> [Task description] Below are lines of data; restate word for word those running from the line containing "OLED2 pin SCL: GP26 -> GP21" to the line containing "DIGITS2 pin VCC: GND -> 3V3", inclusive, and no others.
Provided records Block Start
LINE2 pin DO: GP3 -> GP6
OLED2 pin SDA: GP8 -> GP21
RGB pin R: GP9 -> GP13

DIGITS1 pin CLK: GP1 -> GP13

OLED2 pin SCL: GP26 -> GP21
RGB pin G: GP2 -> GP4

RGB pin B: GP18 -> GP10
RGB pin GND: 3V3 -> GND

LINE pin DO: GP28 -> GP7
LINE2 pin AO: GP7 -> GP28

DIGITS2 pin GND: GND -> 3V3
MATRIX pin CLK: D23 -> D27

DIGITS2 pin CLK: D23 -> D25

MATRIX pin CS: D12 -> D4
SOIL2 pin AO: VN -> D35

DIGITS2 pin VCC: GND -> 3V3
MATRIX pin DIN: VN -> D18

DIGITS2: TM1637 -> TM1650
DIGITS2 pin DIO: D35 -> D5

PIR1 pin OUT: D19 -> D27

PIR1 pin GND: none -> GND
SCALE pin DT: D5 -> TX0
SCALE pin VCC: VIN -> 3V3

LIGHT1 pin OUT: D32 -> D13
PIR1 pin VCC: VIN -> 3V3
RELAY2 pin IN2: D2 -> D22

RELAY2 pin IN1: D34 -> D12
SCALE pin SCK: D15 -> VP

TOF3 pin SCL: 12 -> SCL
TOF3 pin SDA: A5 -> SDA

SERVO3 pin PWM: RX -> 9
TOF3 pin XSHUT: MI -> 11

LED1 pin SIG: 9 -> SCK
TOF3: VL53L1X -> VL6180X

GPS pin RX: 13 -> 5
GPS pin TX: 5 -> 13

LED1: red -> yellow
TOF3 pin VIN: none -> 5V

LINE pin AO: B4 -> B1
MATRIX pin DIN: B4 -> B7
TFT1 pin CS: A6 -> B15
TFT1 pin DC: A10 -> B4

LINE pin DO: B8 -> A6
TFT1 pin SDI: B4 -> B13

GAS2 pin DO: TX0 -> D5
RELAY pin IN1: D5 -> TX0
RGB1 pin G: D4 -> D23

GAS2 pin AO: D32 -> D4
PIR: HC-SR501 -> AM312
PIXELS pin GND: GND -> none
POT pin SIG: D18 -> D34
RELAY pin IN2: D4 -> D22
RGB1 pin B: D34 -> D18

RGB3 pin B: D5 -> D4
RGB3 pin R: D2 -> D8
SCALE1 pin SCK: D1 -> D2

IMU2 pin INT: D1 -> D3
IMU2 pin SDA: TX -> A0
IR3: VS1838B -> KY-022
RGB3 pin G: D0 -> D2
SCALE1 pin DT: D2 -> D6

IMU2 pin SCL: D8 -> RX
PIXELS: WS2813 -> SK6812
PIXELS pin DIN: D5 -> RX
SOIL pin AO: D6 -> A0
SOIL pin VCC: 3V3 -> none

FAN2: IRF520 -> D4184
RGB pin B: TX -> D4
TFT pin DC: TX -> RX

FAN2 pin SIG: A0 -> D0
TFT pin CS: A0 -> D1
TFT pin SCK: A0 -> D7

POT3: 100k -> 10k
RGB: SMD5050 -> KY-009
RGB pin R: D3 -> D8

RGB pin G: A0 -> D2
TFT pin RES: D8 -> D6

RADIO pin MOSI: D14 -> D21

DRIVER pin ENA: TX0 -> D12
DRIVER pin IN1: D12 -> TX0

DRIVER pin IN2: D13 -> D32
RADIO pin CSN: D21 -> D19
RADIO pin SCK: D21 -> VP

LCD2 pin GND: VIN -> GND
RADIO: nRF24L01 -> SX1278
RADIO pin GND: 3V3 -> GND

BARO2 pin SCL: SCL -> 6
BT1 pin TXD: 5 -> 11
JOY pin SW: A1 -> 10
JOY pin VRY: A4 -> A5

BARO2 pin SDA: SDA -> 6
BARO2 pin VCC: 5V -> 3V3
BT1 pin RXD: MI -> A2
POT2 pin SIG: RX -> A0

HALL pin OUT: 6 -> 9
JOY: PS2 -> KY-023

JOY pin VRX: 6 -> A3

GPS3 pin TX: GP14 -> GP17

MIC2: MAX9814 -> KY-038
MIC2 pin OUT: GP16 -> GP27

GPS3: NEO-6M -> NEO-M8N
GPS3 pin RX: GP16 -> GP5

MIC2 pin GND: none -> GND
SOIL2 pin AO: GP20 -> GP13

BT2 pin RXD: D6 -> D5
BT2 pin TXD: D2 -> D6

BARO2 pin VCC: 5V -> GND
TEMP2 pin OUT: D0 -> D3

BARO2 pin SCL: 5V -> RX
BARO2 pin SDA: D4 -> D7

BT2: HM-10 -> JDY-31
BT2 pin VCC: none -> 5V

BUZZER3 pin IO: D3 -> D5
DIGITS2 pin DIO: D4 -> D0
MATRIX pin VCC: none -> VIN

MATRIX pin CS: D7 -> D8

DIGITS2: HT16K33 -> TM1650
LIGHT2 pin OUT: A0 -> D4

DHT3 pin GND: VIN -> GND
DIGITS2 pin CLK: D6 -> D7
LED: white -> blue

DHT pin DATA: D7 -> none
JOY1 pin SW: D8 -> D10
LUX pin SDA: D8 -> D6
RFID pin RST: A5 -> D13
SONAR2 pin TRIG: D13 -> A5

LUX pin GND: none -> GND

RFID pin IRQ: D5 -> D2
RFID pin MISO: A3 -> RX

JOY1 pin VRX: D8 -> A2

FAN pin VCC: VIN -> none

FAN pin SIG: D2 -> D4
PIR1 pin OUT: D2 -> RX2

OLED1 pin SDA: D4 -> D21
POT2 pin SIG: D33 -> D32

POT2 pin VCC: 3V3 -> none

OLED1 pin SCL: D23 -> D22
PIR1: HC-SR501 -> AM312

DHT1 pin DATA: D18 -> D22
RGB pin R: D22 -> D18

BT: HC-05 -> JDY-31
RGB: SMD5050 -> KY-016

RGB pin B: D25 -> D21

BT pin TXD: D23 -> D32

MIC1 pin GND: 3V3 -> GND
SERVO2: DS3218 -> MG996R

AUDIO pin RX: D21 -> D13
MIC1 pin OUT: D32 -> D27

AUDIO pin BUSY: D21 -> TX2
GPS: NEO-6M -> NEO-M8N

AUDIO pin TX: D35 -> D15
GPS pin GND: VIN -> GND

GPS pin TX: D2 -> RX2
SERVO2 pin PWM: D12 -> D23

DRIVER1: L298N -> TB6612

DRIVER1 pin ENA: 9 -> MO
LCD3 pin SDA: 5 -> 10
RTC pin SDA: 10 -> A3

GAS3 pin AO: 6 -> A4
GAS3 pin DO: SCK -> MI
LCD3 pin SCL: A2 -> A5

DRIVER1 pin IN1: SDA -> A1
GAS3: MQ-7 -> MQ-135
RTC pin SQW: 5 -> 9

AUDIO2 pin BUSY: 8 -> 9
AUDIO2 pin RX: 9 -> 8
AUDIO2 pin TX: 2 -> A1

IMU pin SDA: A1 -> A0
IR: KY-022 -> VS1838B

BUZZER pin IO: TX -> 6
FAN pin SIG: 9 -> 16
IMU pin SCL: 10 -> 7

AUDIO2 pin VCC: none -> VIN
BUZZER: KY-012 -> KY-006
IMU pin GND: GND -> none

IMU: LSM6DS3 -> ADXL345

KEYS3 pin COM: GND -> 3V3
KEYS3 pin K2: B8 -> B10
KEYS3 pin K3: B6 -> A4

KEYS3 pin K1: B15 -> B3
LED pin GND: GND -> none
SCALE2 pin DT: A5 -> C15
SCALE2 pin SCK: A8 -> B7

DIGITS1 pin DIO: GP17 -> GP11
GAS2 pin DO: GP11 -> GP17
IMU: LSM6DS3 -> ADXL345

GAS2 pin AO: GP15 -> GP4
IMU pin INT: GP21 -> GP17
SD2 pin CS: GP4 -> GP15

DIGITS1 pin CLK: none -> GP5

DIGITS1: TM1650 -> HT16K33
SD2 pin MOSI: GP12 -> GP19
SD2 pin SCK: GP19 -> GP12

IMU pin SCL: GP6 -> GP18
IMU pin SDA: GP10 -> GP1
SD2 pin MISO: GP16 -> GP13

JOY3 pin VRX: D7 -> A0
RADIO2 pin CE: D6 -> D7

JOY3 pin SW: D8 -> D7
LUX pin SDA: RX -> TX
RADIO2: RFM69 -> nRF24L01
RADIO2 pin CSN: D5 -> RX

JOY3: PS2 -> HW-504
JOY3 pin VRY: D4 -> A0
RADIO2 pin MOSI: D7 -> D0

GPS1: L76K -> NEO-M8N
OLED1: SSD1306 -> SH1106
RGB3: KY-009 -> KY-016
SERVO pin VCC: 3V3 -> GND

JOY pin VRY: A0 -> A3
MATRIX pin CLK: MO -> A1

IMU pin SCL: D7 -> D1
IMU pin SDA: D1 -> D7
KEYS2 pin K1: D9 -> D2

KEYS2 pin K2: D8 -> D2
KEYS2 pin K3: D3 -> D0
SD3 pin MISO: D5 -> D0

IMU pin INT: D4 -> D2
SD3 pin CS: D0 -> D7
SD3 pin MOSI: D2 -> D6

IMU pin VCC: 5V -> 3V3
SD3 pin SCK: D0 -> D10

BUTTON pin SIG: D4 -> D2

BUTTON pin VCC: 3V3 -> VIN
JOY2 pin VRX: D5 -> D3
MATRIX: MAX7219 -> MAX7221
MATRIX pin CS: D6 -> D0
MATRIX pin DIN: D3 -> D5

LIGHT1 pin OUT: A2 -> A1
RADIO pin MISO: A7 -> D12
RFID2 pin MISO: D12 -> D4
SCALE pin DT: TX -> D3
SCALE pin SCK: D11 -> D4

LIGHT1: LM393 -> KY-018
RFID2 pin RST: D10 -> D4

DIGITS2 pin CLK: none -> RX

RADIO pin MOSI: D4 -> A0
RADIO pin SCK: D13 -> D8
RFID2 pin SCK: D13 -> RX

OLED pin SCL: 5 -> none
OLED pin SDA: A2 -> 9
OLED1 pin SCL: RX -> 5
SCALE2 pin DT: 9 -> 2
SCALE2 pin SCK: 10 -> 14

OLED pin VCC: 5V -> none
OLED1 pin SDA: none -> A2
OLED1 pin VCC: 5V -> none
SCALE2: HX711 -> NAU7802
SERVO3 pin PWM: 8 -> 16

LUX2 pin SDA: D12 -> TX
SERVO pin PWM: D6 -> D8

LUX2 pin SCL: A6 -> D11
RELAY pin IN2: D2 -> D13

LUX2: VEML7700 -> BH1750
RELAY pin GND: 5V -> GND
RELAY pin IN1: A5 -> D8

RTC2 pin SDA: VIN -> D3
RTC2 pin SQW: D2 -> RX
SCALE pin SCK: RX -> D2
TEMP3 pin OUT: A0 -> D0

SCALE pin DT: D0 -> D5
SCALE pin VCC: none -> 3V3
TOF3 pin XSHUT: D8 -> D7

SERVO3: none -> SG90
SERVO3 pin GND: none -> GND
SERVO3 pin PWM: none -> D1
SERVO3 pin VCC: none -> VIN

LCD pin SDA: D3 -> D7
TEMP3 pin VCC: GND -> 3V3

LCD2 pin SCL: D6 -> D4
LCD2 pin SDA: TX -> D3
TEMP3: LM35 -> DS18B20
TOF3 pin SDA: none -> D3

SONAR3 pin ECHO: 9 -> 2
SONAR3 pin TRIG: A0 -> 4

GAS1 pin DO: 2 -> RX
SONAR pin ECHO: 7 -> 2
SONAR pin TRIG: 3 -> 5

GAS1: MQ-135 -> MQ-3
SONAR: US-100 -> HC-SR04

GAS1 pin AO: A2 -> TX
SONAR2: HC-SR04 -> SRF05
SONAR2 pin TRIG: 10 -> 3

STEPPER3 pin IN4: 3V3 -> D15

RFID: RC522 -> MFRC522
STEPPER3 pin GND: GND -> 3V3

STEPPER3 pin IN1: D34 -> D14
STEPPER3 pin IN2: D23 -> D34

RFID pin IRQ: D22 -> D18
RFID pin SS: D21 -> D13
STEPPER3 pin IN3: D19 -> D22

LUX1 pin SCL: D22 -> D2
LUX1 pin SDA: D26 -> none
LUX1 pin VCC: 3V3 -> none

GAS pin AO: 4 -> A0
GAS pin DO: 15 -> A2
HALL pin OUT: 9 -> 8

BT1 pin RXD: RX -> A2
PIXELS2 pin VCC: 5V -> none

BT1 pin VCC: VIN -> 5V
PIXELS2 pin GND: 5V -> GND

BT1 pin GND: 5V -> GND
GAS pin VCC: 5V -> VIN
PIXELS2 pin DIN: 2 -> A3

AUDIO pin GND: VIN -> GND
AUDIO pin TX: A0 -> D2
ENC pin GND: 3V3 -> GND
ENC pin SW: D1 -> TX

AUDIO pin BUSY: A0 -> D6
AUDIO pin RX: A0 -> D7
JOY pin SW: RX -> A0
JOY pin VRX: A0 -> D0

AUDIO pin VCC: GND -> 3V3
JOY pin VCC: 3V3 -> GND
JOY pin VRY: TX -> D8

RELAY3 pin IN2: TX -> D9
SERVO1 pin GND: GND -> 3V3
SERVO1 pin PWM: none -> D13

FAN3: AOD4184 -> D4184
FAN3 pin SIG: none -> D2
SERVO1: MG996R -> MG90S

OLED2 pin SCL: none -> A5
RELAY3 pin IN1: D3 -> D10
Provided records Block End
> [Output of the task]
OLED2 pin SCL: GP26 -> GP21
RGB pin G: GP2 -> GP4

RGB pin B: GP18 -> GP10
RGB pin GND: 3V3 -> GND

LINE pin DO: GP28 -> GP7
LINE2 pin AO: GP7 -> GP28

DIGITS2 pin GND: GND -> 3V3
MATRIX pin CLK: D23 -> D27

DIGITS2 pin CLK: D23 -> D25

MATRIX pin CS: D12 -> D4
SOIL2 pin AO: VN -> D35

DIGITS2 pin VCC: GND -> 3V3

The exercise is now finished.